◆ **Work to complete**:
Only some lines are wanted. Transcribe, exactly, the lines below from the line with "none -> cyan brick D8:G8 level 1" up to and including the line with "none -> blue round brick F4 level 1".

Object state comparisons:
══════

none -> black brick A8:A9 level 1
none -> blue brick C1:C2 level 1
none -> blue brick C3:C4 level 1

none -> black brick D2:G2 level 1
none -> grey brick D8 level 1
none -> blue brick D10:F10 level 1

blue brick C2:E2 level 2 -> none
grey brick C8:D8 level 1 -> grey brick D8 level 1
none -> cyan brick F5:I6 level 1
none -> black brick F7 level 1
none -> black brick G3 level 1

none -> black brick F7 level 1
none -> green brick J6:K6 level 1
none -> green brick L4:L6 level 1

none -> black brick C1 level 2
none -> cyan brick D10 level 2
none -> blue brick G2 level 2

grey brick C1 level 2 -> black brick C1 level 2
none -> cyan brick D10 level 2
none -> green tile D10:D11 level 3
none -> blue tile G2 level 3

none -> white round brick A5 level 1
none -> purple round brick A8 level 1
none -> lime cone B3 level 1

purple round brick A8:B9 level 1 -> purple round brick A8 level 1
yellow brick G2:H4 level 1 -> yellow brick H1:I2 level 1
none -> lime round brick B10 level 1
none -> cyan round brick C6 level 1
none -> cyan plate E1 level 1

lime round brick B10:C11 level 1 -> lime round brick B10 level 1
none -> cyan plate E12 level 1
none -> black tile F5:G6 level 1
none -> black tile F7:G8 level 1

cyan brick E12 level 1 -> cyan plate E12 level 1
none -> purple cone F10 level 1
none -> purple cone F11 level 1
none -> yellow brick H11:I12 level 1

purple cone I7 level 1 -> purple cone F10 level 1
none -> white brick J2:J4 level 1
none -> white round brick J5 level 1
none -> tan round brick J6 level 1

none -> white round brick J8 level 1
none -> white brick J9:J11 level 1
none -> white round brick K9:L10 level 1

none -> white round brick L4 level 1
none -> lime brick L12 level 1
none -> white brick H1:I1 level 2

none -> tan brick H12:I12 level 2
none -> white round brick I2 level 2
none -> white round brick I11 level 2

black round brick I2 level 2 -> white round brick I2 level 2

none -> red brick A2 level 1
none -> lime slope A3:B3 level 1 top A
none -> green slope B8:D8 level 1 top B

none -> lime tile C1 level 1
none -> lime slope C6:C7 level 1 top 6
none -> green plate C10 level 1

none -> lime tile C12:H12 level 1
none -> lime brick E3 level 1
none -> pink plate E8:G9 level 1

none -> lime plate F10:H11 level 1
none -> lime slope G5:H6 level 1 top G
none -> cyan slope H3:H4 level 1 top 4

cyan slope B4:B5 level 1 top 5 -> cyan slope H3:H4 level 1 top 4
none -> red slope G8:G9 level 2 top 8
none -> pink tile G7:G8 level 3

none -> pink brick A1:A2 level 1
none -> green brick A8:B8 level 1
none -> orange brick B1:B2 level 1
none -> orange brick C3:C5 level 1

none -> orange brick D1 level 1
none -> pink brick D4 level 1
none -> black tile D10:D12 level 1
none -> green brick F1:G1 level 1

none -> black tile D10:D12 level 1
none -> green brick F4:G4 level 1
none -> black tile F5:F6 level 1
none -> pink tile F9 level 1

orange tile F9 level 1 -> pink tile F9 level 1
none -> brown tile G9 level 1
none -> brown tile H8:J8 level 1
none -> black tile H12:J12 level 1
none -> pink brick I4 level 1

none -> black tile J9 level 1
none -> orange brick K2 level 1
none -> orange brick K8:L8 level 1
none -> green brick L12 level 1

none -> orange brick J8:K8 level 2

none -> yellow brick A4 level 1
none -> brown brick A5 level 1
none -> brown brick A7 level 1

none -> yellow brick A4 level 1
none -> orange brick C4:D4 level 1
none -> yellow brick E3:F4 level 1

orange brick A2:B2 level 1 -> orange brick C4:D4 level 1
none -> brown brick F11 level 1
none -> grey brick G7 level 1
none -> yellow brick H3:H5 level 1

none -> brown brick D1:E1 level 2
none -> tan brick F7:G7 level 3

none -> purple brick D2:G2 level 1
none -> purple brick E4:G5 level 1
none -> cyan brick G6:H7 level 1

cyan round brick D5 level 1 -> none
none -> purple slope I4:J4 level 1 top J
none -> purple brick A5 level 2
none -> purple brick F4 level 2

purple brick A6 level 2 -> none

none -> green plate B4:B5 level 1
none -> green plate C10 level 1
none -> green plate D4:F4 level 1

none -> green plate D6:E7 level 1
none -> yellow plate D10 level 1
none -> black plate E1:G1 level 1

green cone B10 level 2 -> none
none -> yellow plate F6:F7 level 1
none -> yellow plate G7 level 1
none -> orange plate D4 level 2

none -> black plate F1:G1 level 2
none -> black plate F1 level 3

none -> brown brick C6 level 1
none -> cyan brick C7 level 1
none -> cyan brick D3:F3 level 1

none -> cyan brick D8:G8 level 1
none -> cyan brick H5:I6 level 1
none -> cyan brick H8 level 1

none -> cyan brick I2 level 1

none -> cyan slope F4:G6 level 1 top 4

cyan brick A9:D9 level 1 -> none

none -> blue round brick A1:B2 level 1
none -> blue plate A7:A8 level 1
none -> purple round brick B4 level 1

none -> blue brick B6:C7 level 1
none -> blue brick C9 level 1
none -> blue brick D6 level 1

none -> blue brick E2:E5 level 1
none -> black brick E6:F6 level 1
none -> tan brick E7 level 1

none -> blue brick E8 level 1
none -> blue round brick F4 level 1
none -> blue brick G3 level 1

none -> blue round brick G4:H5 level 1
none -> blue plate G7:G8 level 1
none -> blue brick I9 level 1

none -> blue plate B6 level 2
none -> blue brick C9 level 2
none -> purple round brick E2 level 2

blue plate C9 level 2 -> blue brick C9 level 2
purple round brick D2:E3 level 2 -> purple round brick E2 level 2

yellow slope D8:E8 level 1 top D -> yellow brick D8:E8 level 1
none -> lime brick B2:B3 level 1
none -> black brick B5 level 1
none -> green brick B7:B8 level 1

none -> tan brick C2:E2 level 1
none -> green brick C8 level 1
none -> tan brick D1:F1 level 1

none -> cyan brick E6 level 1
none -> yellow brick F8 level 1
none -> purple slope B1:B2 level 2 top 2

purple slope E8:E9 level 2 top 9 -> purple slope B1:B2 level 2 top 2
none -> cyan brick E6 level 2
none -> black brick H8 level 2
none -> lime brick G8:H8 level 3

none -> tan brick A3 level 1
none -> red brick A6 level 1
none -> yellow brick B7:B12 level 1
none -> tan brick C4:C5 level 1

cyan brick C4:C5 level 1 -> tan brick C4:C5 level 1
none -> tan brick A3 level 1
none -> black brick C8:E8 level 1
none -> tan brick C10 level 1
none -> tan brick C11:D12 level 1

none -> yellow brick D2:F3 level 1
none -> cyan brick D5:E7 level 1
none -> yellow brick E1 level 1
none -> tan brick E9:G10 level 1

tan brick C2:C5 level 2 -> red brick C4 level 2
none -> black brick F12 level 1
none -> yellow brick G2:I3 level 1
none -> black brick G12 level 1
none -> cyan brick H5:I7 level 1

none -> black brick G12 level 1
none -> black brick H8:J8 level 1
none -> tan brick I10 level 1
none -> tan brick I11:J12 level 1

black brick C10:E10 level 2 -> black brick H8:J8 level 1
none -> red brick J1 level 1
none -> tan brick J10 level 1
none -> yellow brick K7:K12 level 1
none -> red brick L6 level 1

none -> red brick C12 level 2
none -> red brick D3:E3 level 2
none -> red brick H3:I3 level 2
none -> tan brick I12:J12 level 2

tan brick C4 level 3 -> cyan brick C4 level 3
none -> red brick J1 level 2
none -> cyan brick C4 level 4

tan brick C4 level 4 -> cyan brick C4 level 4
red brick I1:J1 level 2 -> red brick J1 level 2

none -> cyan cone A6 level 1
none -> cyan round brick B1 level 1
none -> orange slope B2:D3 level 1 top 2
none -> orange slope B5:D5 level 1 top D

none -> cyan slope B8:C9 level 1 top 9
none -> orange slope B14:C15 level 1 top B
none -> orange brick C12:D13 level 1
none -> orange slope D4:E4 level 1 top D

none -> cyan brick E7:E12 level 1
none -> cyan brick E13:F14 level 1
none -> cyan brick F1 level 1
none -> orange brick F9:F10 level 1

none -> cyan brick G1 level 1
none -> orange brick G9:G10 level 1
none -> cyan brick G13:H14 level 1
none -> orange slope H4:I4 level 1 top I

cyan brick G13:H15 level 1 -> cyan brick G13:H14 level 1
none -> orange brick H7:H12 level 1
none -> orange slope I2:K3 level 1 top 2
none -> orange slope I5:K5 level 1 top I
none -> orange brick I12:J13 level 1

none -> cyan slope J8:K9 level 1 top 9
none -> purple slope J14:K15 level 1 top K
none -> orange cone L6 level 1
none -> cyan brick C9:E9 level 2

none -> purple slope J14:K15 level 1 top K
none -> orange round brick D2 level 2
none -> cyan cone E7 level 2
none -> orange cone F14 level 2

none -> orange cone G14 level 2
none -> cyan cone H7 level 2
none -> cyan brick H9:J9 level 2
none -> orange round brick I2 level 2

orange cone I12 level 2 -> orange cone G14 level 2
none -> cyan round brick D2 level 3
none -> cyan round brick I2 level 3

══════

◆ **Task solution**:
none -> cyan brick D8:G8 level 1
none -> cyan brick H5:I6 level 1
none -> cyan brick H8 level 1

none -> cyan brick I2 level 1

none -> cyan slope F4:G6 level 1 top 4

cyan brick A9:D9 level 1 -> none

none -> blue round brick A1:B2 level 1
none -> blue plate A7:A8 level 1
none -> purple round brick B4 level 1

none -> blue brick B6:C7 level 1
none -> blue brick C9 level 1
none -> blue brick D6 level 1

none -> blue brick E2:E5 level 1
none -> black brick E6:F6 level 1
none -> tan brick E7 level 1

none -> blue brick E8 level 1
none -> blue round brick F4 level 1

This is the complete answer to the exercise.